◆ Task brief
Quote the records exactly, starting at the first line and stopping after the line with "C10: 150nF (N_3, N_12) -> none"; skip the pictures.

◆ Revision comparison data
● ● ● ●

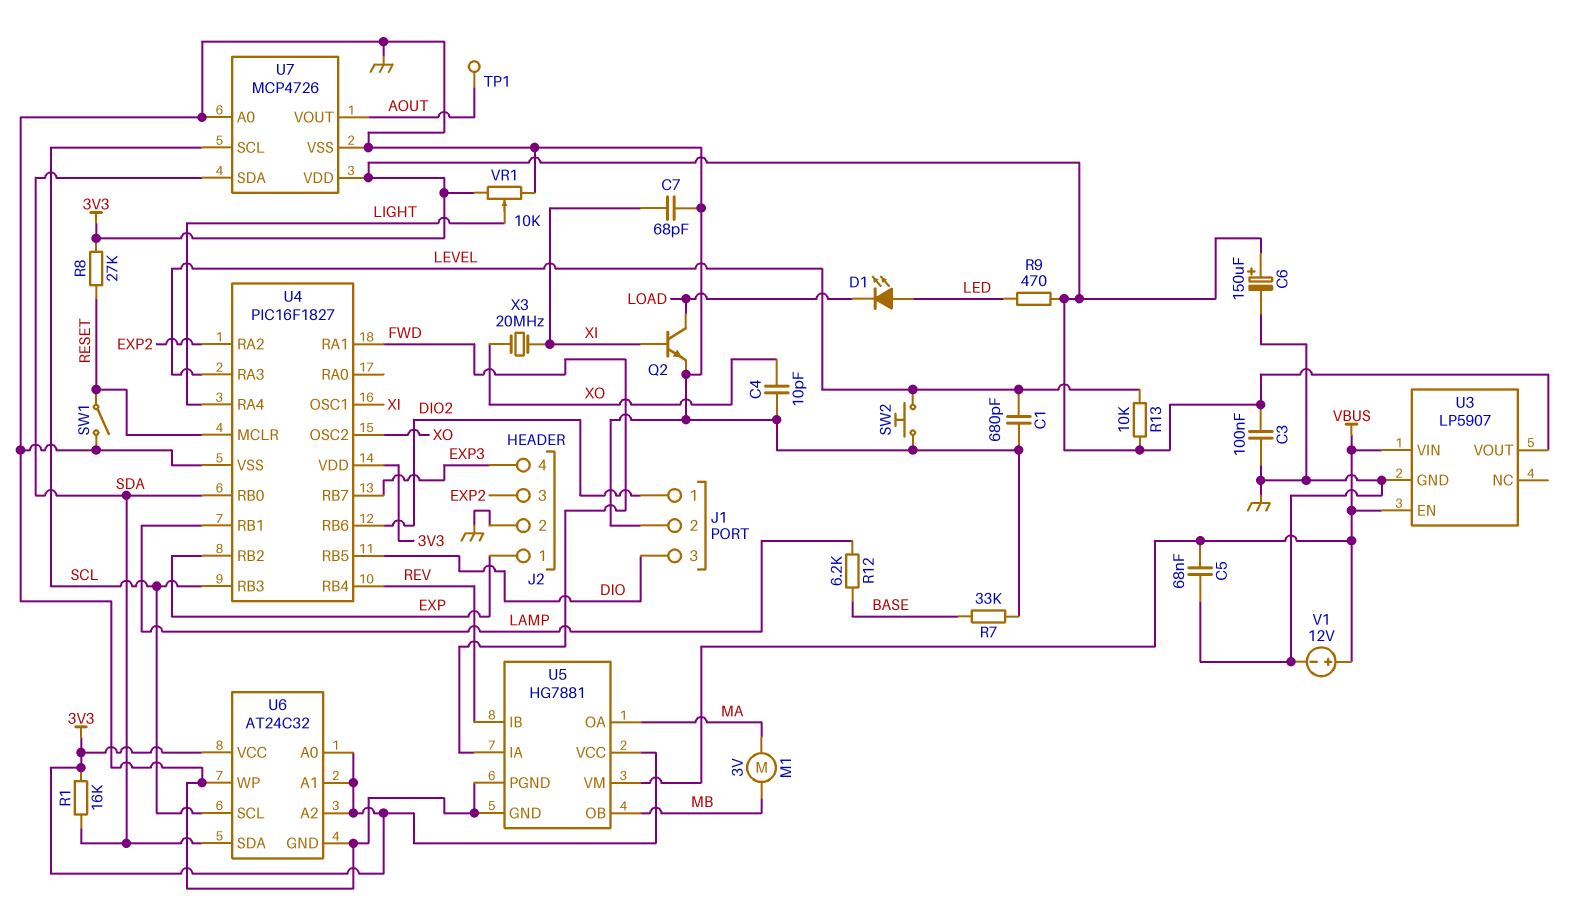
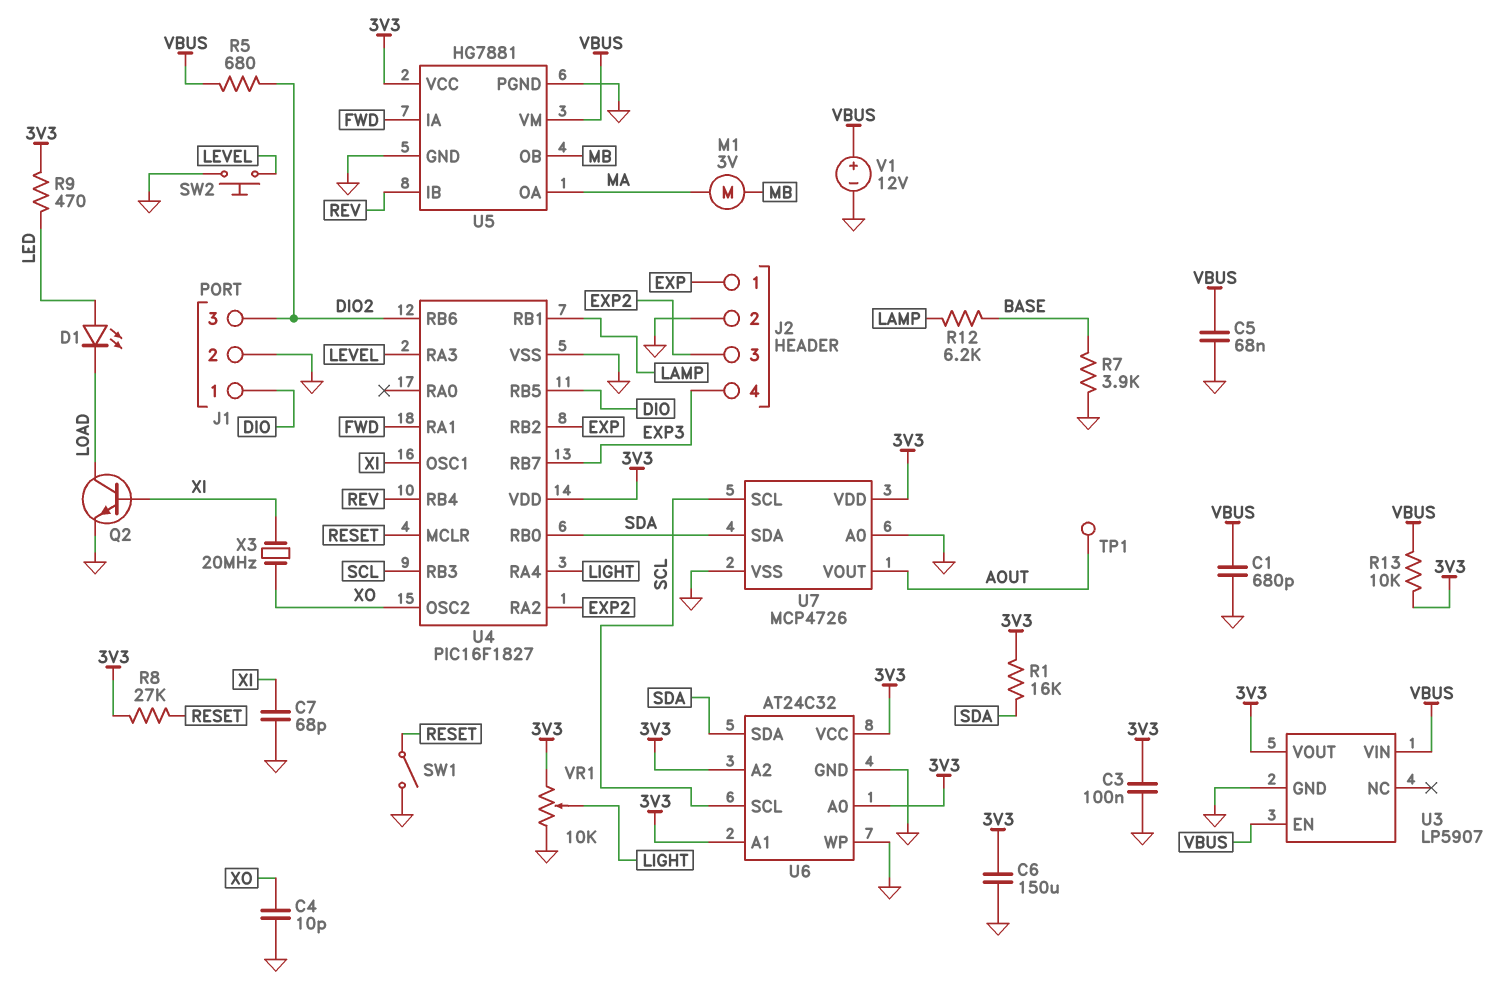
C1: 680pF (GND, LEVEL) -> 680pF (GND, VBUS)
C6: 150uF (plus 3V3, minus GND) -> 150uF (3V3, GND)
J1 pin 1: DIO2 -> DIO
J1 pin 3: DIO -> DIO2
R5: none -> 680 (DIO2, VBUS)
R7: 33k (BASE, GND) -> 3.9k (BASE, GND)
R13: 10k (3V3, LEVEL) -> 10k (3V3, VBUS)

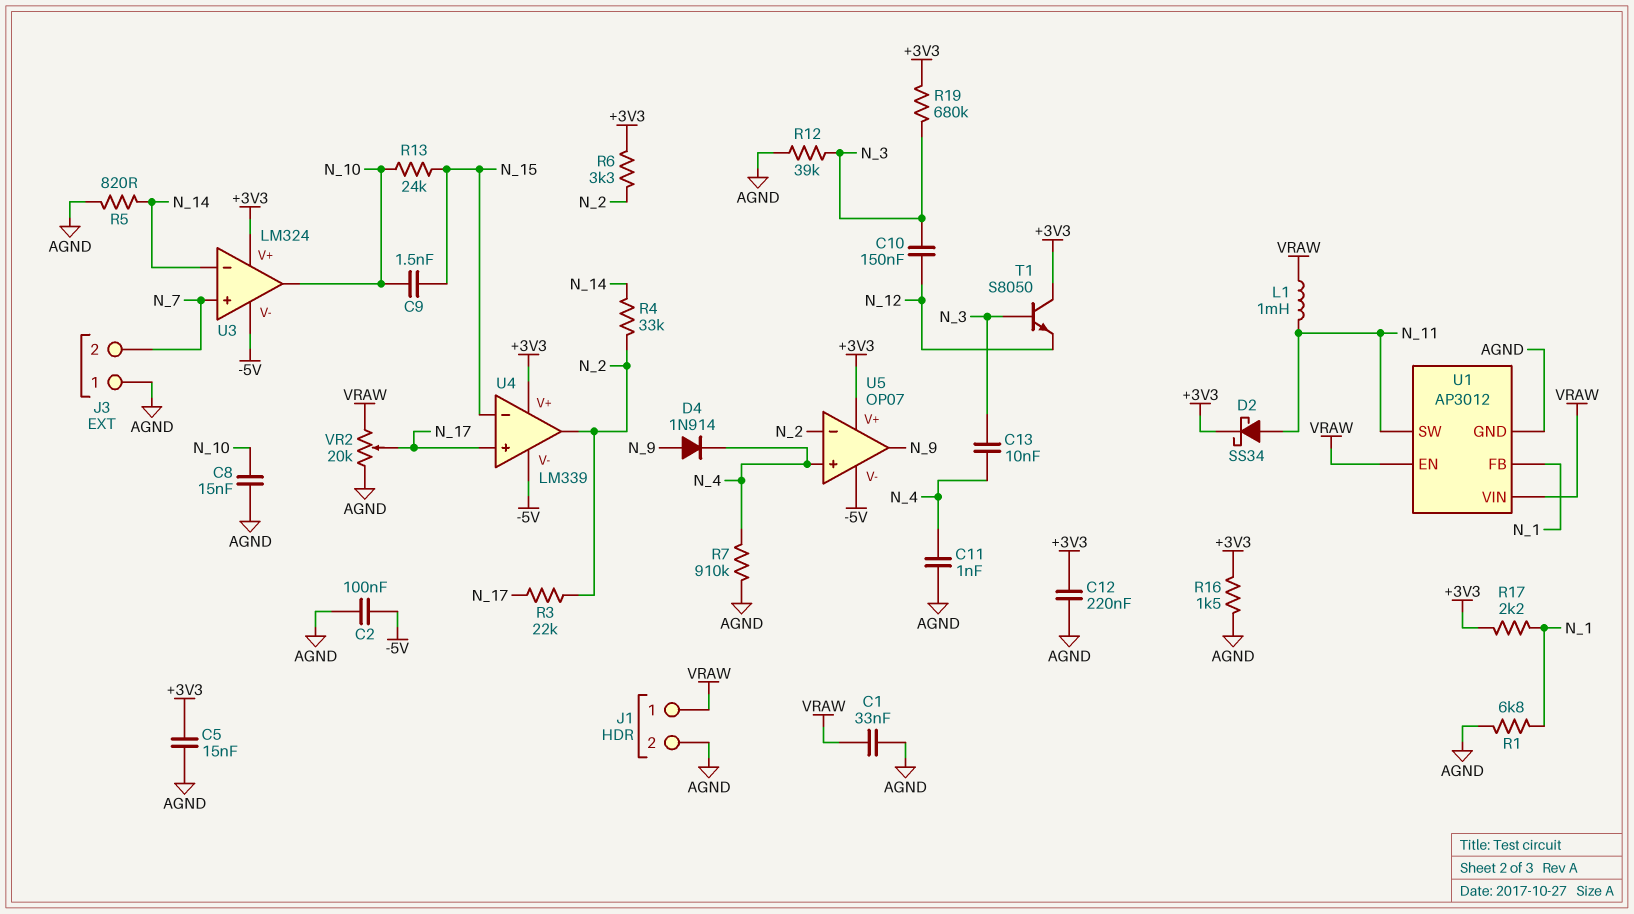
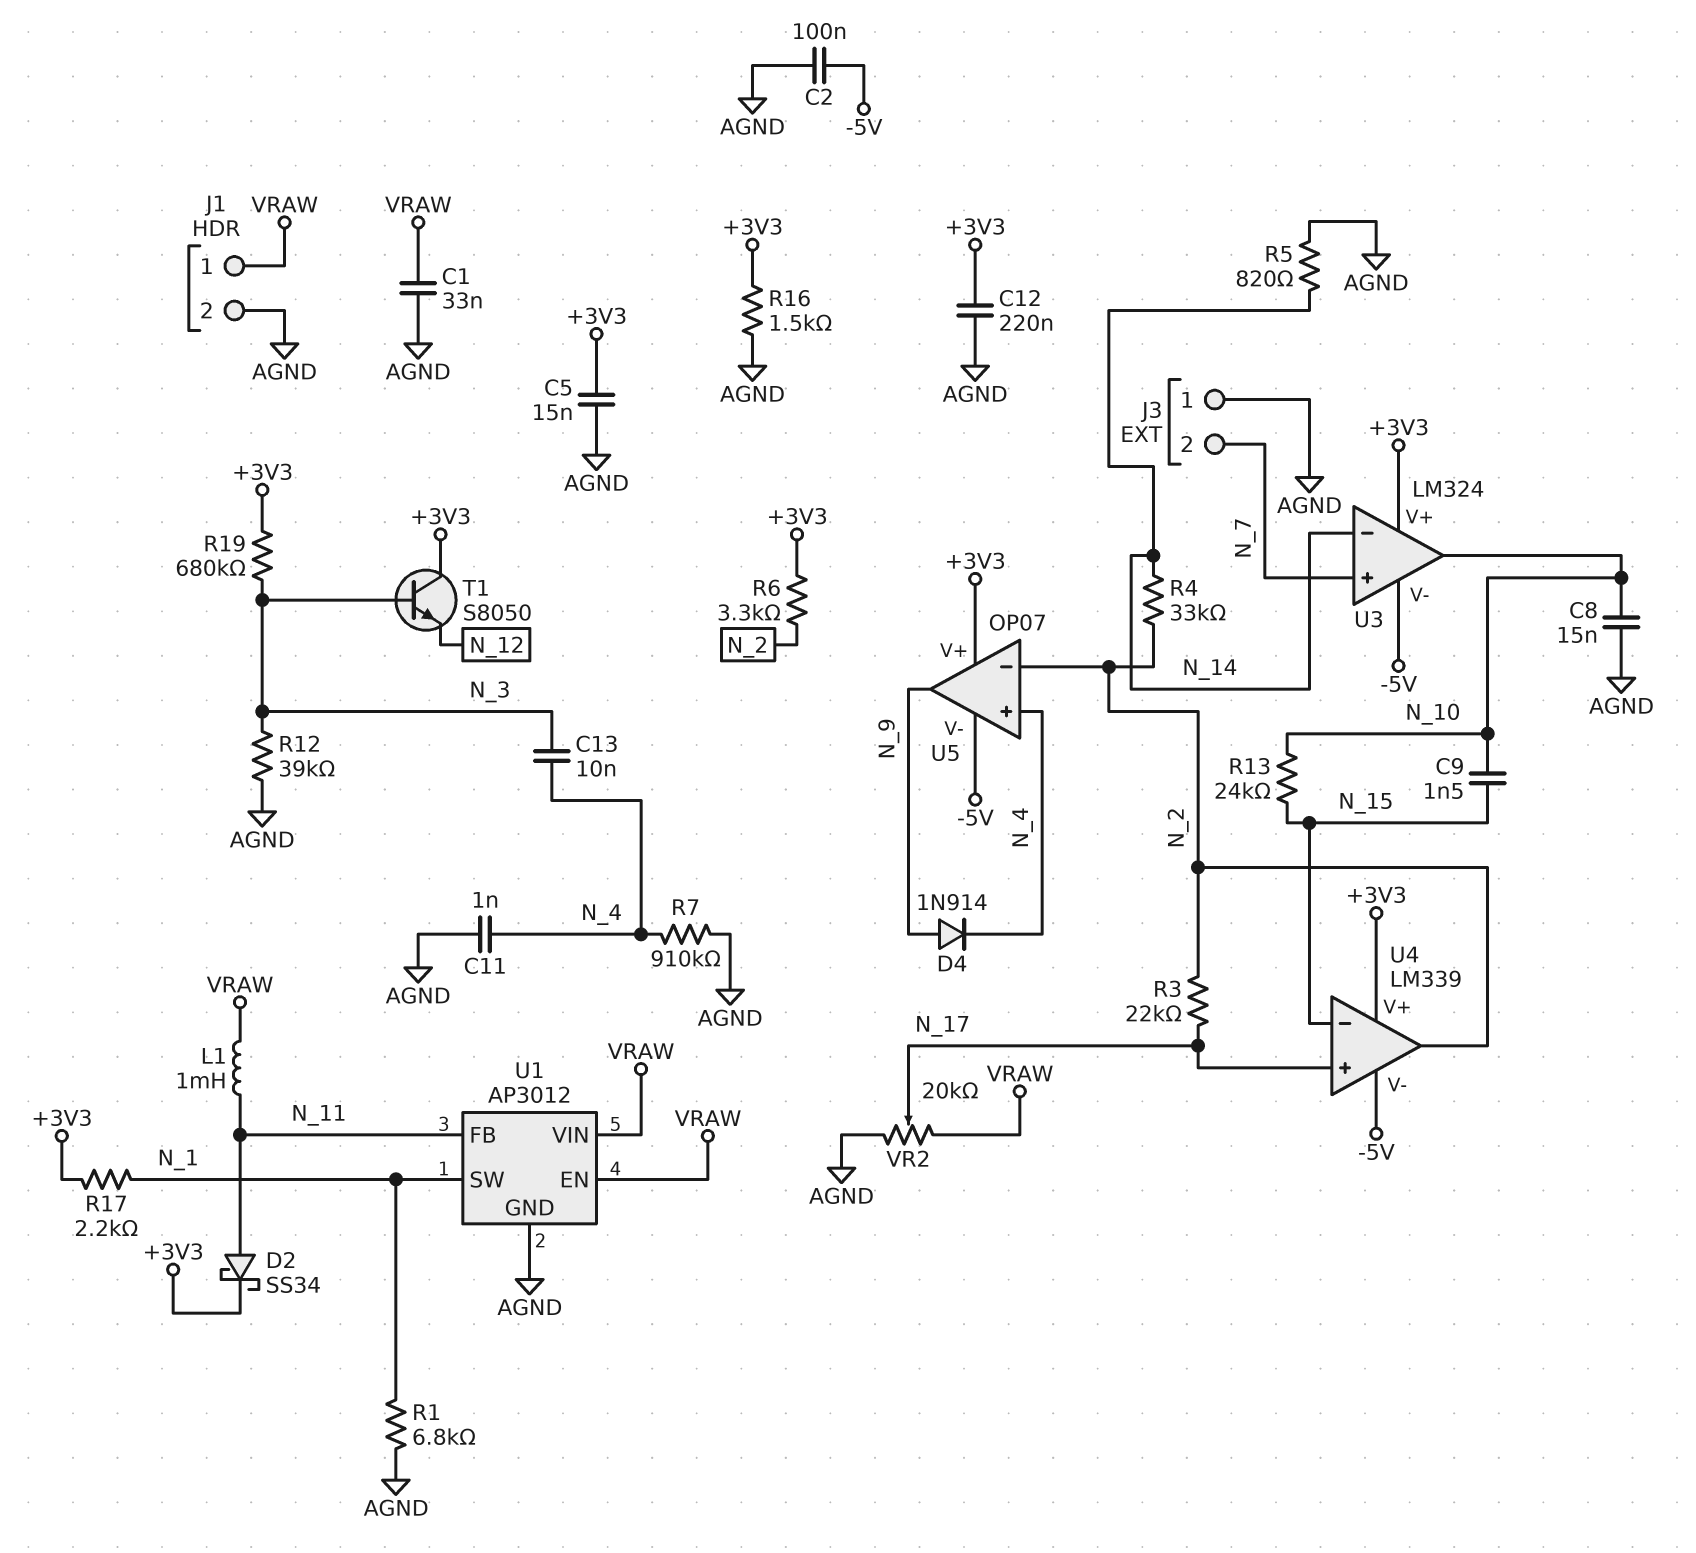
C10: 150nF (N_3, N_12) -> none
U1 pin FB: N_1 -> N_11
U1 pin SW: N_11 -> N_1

● ● ● ●

◆ Response
C1: 680pF (GND, LEVEL) -> 680pF (GND, VBUS)
C6: 150uF (plus 3V3, minus GND) -> 150uF (3V3, GND)
J1 pin 1: DIO2 -> DIO
J1 pin 3: DIO -> DIO2
R5: none -> 680 (DIO2, VBUS)
R7: 33k (BASE, GND) -> 3.9k (BASE, GND)
R13: 10k (3V3, LEVEL) -> 10k (3V3, VBUS)

C10: 150nF (N_3, N_12) -> none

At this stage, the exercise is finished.